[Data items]
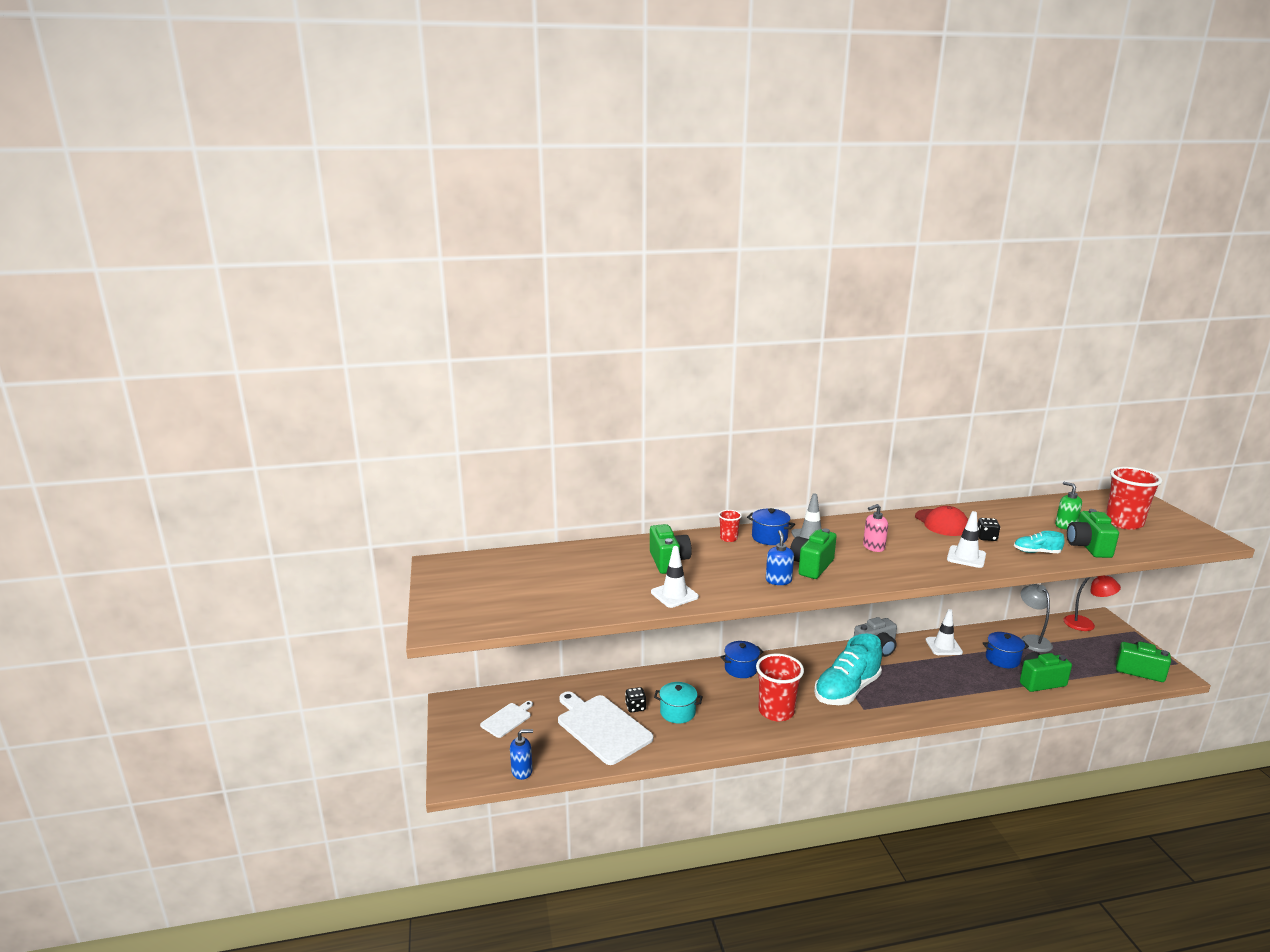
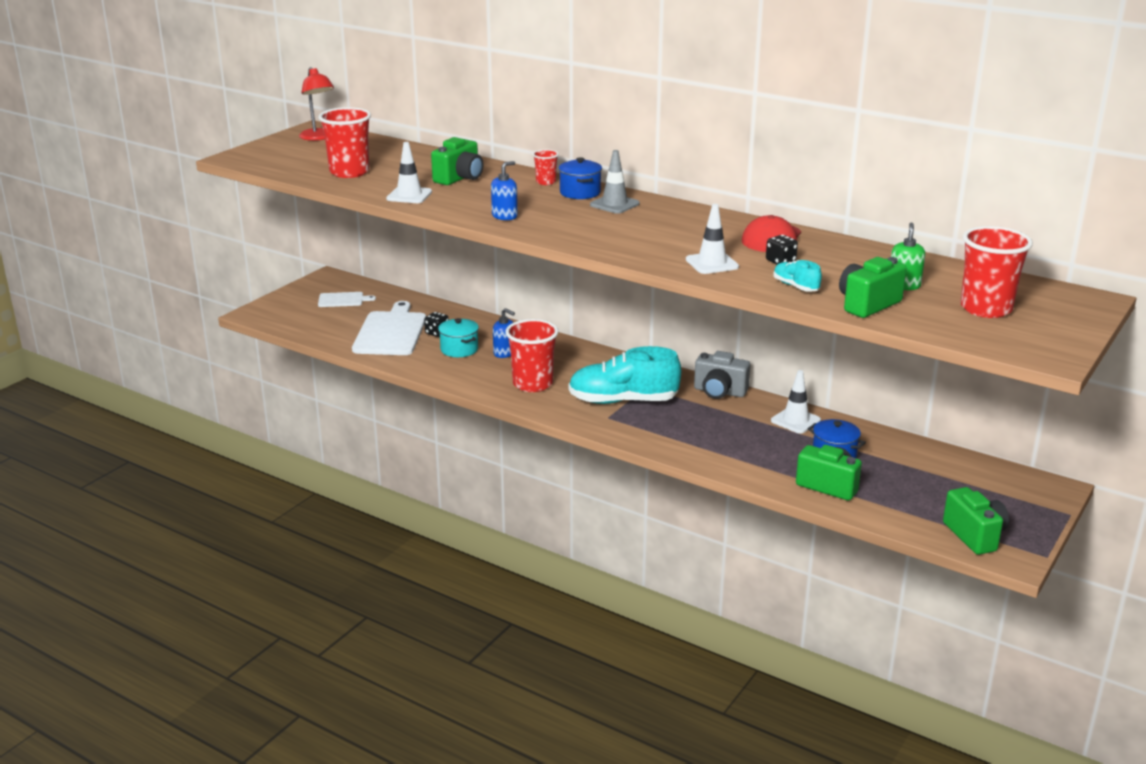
camera: 45 degrees right, 5 degrees up
(522, 771) = (297, 328): blue soap dispenser -> blue soap dispenser (504, 353)
(576, 595) = (349, 172): none -> red cup
(741, 669) = (567, 349): blue pot -> none
(811, 566) = (556, 219): green camera -> none
(873, 547) = (649, 228): pink soap dispenser -> none
(1032, 640) = (911, 461): grey lamp -> none
(1086, 624) = (1018, 482): red lamp -> red lamp (318, 137)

EXERCISE DESCRIPTION: Pictures don't belong in the copy. Restate all the entries exactly.

RESULT BELOW:
camera: 45 degrees right, 5 degrees up
(522, 771) = (297, 328): blue soap dispenser -> blue soap dispenser (504, 353)
(576, 595) = (349, 172): none -> red cup
(741, 669) = (567, 349): blue pot -> none
(811, 566) = (556, 219): green camera -> none
(873, 547) = (649, 228): pink soap dispenser -> none
(1032, 640) = (911, 461): grey lamp -> none
(1086, 624) = (1018, 482): red lamp -> red lamp (318, 137)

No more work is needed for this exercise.